§ Written instruction: Update the data from its first line through the line containing "black square: moved 8 px up" by changing each "counterclockwise" to "anticlockwise". Keep everything else the same.

§ Raw records:
+++++

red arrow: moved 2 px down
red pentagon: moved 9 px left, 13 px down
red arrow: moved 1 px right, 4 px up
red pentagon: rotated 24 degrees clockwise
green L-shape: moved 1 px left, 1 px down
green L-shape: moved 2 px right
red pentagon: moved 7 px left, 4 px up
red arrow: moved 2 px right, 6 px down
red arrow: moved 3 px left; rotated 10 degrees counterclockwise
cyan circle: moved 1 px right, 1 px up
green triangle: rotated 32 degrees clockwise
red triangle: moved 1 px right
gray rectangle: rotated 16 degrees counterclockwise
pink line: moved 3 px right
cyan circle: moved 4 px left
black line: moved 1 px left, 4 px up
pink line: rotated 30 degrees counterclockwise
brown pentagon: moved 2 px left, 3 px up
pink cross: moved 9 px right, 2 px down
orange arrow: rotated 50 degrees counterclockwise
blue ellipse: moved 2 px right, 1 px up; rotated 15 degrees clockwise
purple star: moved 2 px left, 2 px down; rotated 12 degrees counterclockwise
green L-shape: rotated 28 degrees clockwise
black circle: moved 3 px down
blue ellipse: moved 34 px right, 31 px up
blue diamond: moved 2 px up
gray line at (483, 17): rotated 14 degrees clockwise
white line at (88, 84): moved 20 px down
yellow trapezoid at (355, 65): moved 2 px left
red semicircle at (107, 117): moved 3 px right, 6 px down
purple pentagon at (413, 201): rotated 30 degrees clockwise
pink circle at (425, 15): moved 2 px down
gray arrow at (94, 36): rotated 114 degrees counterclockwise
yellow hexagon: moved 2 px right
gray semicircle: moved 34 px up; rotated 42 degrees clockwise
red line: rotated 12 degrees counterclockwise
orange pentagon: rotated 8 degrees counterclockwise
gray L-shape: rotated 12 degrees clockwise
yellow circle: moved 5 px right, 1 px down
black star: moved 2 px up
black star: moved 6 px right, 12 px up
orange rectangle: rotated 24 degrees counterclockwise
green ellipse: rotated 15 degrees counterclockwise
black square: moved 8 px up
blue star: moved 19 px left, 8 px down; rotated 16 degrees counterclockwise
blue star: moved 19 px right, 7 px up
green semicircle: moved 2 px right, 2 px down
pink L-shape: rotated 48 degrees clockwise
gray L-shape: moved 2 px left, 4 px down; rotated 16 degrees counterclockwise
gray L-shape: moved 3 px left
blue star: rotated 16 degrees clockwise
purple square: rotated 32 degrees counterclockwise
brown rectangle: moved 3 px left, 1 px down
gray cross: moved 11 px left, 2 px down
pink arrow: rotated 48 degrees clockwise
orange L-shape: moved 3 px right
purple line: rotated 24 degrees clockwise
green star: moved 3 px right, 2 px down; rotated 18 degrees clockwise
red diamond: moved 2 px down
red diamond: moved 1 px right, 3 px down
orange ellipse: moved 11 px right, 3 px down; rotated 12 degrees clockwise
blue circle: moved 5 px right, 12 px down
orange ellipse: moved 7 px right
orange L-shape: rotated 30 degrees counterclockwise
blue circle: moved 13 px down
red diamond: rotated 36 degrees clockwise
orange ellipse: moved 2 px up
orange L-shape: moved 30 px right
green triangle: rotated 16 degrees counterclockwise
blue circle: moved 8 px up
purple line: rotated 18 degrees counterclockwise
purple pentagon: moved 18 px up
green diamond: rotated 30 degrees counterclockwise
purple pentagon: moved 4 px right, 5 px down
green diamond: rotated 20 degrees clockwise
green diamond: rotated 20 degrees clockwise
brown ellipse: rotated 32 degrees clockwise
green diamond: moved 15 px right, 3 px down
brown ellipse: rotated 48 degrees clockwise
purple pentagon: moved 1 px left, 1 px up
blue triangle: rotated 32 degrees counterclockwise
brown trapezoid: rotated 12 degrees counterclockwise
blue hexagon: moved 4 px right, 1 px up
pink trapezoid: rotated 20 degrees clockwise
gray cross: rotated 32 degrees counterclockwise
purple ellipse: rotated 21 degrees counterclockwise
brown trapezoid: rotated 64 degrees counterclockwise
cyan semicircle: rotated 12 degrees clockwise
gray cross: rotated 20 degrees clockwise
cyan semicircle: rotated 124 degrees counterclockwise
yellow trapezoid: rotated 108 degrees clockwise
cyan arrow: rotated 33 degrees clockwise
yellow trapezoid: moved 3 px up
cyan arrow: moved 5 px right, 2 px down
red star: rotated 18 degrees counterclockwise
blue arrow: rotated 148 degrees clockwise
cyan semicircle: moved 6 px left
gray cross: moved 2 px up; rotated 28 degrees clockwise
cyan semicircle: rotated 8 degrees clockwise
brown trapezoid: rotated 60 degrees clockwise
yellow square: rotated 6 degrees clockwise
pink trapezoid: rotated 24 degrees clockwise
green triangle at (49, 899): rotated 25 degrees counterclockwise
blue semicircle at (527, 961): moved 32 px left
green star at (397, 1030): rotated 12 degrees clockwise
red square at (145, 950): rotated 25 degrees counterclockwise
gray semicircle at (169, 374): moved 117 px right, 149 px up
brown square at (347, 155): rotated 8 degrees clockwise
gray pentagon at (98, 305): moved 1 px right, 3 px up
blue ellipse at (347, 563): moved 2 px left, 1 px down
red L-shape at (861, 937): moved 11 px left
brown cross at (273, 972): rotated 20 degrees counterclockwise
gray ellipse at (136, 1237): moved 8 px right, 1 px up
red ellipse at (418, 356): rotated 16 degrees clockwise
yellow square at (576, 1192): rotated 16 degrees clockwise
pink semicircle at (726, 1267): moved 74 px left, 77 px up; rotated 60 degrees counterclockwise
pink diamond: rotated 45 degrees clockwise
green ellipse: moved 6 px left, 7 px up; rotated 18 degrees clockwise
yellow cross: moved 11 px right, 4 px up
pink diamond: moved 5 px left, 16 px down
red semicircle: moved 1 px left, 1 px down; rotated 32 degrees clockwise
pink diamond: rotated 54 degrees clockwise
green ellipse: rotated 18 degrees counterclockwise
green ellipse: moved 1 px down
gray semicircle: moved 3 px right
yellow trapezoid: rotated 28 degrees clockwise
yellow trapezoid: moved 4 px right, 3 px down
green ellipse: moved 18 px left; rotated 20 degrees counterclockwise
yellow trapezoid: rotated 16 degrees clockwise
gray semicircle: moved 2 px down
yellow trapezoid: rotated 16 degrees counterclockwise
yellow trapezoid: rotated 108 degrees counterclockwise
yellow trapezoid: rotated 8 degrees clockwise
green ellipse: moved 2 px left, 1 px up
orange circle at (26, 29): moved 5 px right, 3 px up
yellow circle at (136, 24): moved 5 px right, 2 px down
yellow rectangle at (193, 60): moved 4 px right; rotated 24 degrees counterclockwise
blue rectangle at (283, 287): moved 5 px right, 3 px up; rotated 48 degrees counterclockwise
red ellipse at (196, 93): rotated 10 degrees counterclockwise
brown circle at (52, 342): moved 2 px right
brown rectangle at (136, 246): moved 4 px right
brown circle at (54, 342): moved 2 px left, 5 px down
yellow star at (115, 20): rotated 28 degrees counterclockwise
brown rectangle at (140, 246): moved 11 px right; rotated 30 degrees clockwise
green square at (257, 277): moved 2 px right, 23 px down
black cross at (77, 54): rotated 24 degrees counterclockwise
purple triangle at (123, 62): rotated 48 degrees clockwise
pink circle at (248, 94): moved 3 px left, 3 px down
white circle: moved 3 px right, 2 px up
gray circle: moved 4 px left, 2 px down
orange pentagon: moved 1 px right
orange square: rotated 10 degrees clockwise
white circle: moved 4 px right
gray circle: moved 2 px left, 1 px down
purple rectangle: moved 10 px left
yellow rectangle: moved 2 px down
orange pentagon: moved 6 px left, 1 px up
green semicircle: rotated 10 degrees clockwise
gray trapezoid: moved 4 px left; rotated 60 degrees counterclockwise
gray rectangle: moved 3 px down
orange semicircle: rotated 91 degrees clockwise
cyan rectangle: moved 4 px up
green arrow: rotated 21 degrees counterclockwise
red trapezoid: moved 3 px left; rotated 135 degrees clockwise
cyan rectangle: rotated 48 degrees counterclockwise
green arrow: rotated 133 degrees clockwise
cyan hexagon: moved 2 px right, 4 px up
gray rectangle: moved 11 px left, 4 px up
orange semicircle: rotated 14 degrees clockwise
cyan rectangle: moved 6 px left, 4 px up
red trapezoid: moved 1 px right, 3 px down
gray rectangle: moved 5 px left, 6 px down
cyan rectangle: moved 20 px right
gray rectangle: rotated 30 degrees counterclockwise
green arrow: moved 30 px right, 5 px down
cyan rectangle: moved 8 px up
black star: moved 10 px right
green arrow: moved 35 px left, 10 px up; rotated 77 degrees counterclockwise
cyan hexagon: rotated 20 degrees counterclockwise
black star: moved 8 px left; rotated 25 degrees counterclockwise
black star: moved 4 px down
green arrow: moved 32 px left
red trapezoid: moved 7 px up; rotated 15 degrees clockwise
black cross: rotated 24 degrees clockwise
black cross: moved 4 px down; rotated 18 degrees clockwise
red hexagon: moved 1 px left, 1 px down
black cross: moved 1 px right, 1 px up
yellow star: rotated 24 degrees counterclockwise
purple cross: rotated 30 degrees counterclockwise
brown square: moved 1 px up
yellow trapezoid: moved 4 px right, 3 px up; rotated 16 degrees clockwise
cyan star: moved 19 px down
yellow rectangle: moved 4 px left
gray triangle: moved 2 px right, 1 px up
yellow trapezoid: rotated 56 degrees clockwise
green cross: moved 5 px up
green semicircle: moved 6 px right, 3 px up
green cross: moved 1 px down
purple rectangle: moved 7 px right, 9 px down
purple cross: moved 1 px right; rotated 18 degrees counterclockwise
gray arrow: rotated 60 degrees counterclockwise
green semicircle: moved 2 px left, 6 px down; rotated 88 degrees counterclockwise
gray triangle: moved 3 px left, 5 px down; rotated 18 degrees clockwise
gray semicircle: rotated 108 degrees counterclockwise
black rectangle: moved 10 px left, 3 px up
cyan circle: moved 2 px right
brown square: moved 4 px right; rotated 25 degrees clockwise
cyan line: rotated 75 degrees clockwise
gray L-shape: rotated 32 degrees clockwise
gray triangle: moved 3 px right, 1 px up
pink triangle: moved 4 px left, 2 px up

+++++

§ Expected answer:
red arrow: moved 2 px down
red pentagon: moved 9 px left, 13 px down
red arrow: moved 1 px right, 4 px up
red pentagon: rotated 24 degrees clockwise
green L-shape: moved 1 px left, 1 px down
green L-shape: moved 2 px right
red pentagon: moved 7 px left, 4 px up
red arrow: moved 2 px right, 6 px down
red arrow: moved 3 px left; rotated 10 degrees anticlockwise
cyan circle: moved 1 px right, 1 px up
green triangle: rotated 32 degrees clockwise
red triangle: moved 1 px right
gray rectangle: rotated 16 degrees anticlockwise
pink line: moved 3 px right
cyan circle: moved 4 px left
black line: moved 1 px left, 4 px up
pink line: rotated 30 degrees anticlockwise
brown pentagon: moved 2 px left, 3 px up
pink cross: moved 9 px right, 2 px down
orange arrow: rotated 50 degrees anticlockwise
blue ellipse: moved 2 px right, 1 px up; rotated 15 degrees clockwise
purple star: moved 2 px left, 2 px down; rotated 12 degrees anticlockwise
green L-shape: rotated 28 degrees clockwise
black circle: moved 3 px down
blue ellipse: moved 34 px right, 31 px up
blue diamond: moved 2 px up
gray line at (483, 17): rotated 14 degrees clockwise
white line at (88, 84): moved 20 px down
yellow trapezoid at (355, 65): moved 2 px left
red semicircle at (107, 117): moved 3 px right, 6 px down
purple pentagon at (413, 201): rotated 30 degrees clockwise
pink circle at (425, 15): moved 2 px down
gray arrow at (94, 36): rotated 114 degrees anticlockwise
yellow hexagon: moved 2 px right
gray semicircle: moved 34 px up; rotated 42 degrees clockwise
red line: rotated 12 degrees anticlockwise
orange pentagon: rotated 8 degrees anticlockwise
gray L-shape: rotated 12 degrees clockwise
yellow circle: moved 5 px right, 1 px down
black star: moved 2 px up
black star: moved 6 px right, 12 px up
orange rectangle: rotated 24 degrees anticlockwise
green ellipse: rotated 15 degrees anticlockwise
black square: moved 8 px up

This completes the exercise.